[Extracted information]
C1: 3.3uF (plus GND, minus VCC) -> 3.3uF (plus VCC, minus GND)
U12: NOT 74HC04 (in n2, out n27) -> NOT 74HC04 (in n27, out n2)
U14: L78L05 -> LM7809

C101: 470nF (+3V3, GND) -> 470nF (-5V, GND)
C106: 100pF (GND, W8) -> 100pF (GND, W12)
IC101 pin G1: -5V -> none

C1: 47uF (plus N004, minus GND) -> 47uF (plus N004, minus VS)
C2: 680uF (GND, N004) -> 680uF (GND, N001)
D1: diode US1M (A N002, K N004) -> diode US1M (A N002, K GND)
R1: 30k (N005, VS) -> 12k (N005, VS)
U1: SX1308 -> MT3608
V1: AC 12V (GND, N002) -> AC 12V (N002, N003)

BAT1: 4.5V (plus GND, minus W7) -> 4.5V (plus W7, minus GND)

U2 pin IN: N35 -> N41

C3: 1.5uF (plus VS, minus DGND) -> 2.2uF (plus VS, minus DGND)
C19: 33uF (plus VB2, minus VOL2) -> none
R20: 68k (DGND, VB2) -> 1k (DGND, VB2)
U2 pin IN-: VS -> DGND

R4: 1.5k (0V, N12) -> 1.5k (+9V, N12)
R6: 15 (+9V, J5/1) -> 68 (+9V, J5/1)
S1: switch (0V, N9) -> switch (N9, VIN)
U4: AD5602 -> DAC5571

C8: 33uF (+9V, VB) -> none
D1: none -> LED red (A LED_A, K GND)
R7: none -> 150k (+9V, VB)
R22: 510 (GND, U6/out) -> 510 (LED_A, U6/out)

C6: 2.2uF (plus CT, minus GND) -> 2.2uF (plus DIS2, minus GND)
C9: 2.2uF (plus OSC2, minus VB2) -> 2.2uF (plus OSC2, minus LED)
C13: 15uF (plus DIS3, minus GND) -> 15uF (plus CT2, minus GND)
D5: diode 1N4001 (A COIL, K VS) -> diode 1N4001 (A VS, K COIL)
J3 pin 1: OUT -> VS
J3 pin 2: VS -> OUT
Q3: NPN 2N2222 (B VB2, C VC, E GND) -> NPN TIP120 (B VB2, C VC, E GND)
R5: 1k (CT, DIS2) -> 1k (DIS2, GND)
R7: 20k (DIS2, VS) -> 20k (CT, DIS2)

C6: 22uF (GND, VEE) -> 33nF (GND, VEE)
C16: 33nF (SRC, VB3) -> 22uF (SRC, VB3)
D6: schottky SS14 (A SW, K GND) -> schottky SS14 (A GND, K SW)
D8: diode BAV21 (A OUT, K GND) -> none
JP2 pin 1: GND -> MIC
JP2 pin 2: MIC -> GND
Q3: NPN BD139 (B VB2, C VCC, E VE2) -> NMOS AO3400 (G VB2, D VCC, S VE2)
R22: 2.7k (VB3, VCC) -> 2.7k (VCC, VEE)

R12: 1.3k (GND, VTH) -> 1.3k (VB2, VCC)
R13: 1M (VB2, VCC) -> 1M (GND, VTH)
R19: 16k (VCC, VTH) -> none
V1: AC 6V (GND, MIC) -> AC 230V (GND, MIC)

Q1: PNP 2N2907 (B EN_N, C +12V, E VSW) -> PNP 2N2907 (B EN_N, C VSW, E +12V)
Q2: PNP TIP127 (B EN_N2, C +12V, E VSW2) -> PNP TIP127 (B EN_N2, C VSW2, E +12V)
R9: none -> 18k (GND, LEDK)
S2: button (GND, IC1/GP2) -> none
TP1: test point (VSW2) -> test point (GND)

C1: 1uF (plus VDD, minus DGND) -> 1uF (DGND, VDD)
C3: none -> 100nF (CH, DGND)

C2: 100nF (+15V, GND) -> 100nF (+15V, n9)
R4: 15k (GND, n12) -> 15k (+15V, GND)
[/Extracted information]
• Work instruction
Transcribe the listing in full, keeping every line exact.

• Answer section
C1: 3.3uF (plus GND, minus VCC) -> 3.3uF (plus VCC, minus GND)
U12: NOT 74HC04 (in n2, out n27) -> NOT 74HC04 (in n27, out n2)
U14: L78L05 -> LM7809

C101: 470nF (+3V3, GND) -> 470nF (-5V, GND)
C106: 100pF (GND, W8) -> 100pF (GND, W12)
IC101 pin G1: -5V -> none

C1: 47uF (plus N004, minus GND) -> 47uF (plus N004, minus VS)
C2: 680uF (GND, N004) -> 680uF (GND, N001)
D1: diode US1M (A N002, K N004) -> diode US1M (A N002, K GND)
R1: 30k (N005, VS) -> 12k (N005, VS)
U1: SX1308 -> MT3608
V1: AC 12V (GND, N002) -> AC 12V (N002, N003)

BAT1: 4.5V (plus GND, minus W7) -> 4.5V (plus W7, minus GND)

U2 pin IN: N35 -> N41

C3: 1.5uF (plus VS, minus DGND) -> 2.2uF (plus VS, minus DGND)
C19: 33uF (plus VB2, minus VOL2) -> none
R20: 68k (DGND, VB2) -> 1k (DGND, VB2)
U2 pin IN-: VS -> DGND

R4: 1.5k (0V, N12) -> 1.5k (+9V, N12)
R6: 15 (+9V, J5/1) -> 68 (+9V, J5/1)
S1: switch (0V, N9) -> switch (N9, VIN)
U4: AD5602 -> DAC5571

C8: 33uF (+9V, VB) -> none
D1: none -> LED red (A LED_A, K GND)
R7: none -> 150k (+9V, VB)
R22: 510 (GND, U6/out) -> 510 (LED_A, U6/out)

C6: 2.2uF (plus CT, minus GND) -> 2.2uF (plus DIS2, minus GND)
C9: 2.2uF (plus OSC2, minus VB2) -> 2.2uF (plus OSC2, minus LED)
C13: 15uF (plus DIS3, minus GND) -> 15uF (plus CT2, minus GND)
D5: diode 1N4001 (A COIL, K VS) -> diode 1N4001 (A VS, K COIL)
J3 pin 1: OUT -> VS
J3 pin 2: VS -> OUT
Q3: NPN 2N2222 (B VB2, C VC, E GND) -> NPN TIP120 (B VB2, C VC, E GND)
R5: 1k (CT, DIS2) -> 1k (DIS2, GND)
R7: 20k (DIS2, VS) -> 20k (CT, DIS2)

C6: 22uF (GND, VEE) -> 33nF (GND, VEE)
C16: 33nF (SRC, VB3) -> 22uF (SRC, VB3)
D6: schottky SS14 (A SW, K GND) -> schottky SS14 (A GND, K SW)
D8: diode BAV21 (A OUT, K GND) -> none
JP2 pin 1: GND -> MIC
JP2 pin 2: MIC -> GND
Q3: NPN BD139 (B VB2, C VCC, E VE2) -> NMOS AO3400 (G VB2, D VCC, S VE2)
R22: 2.7k (VB3, VCC) -> 2.7k (VCC, VEE)

R12: 1.3k (GND, VTH) -> 1.3k (VB2, VCC)
R13: 1M (VB2, VCC) -> 1M (GND, VTH)
R19: 16k (VCC, VTH) -> none
V1: AC 6V (GND, MIC) -> AC 230V (GND, MIC)

Q1: PNP 2N2907 (B EN_N, C +12V, E VSW) -> PNP 2N2907 (B EN_N, C VSW, E +12V)
Q2: PNP TIP127 (B EN_N2, C +12V, E VSW2) -> PNP TIP127 (B EN_N2, C VSW2, E +12V)
R9: none -> 18k (GND, LEDK)
S2: button (GND, IC1/GP2) -> none
TP1: test point (VSW2) -> test point (GND)

C1: 1uF (plus VDD, minus DGND) -> 1uF (DGND, VDD)
C3: none -> 100nF (CH, DGND)

C2: 100nF (+15V, GND) -> 100nF (+15V, n9)
R4: 15k (GND, n12) -> 15k (+15V, GND)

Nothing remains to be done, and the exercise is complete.